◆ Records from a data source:

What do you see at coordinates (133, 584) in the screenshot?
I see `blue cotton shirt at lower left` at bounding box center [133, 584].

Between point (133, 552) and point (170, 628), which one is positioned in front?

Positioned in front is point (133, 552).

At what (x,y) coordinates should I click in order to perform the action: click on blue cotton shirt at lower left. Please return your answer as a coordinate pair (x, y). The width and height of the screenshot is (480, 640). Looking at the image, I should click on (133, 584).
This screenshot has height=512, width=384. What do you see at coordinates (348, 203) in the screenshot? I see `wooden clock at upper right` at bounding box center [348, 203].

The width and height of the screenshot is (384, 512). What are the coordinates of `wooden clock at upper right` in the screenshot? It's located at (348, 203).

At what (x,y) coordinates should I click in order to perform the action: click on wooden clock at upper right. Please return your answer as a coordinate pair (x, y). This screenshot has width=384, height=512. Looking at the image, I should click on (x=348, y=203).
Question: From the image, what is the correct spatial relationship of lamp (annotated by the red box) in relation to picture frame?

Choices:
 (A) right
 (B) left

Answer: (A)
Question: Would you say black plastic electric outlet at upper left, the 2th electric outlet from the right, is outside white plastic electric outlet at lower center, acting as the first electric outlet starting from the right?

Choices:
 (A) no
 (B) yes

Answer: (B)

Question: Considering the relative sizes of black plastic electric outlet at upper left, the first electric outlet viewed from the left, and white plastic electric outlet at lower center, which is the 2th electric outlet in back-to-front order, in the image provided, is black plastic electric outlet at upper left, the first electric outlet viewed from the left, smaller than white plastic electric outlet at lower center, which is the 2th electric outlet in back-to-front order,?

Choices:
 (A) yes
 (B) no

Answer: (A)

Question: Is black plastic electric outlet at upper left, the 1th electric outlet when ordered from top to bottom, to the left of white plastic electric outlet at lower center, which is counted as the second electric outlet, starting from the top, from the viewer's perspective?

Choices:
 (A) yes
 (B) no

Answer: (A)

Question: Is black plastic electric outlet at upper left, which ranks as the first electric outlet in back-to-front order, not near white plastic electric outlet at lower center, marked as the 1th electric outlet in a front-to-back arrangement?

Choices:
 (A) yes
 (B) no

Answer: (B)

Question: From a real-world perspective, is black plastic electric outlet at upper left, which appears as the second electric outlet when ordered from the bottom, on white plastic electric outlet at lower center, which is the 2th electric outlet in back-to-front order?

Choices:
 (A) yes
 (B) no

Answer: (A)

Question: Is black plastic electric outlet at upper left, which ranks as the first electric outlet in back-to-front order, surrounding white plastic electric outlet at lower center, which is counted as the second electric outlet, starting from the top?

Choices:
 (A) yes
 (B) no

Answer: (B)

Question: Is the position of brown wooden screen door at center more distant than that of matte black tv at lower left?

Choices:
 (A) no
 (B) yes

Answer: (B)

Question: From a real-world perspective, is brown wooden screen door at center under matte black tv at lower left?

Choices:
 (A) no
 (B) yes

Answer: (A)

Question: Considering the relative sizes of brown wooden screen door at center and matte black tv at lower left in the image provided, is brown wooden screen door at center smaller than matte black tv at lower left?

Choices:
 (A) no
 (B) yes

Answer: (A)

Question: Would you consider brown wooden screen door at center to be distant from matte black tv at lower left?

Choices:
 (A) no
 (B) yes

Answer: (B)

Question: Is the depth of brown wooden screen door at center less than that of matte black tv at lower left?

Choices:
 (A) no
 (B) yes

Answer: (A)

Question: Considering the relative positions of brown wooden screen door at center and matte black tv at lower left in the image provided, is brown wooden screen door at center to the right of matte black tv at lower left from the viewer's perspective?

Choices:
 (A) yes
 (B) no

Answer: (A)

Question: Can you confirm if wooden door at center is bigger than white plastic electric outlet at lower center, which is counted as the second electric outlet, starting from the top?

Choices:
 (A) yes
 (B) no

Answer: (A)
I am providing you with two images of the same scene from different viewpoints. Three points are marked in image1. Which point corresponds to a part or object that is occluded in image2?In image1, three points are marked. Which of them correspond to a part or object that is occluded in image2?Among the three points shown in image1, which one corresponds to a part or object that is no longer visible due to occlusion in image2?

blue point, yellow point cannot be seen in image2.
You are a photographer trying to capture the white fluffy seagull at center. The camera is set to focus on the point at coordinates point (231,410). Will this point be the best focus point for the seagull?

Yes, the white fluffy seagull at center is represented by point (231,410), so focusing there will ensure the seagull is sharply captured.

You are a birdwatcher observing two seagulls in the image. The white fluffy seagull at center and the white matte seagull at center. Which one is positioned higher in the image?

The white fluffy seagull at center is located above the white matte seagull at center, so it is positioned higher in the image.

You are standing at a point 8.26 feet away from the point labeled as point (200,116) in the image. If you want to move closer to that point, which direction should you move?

◆ Your goal:
Pull out each line of the records that contains the word "ordered", matching its case exactly.

◆ Written answer:
Question: Is black plastic electric outlet at upper left, the 1th electric outlet when ordered from top to bottom, to the left of white plastic electric outlet at lower center, which is counted as the second electric outlet, starting from the top, from the viewer's perspective?
Question: From a real-world perspective, is black plastic electric outlet at upper left, which appears as the second electric outlet when ordered from the bottom, on white plastic electric outlet at lower center, which is the 2th electric outlet in back-to-front order?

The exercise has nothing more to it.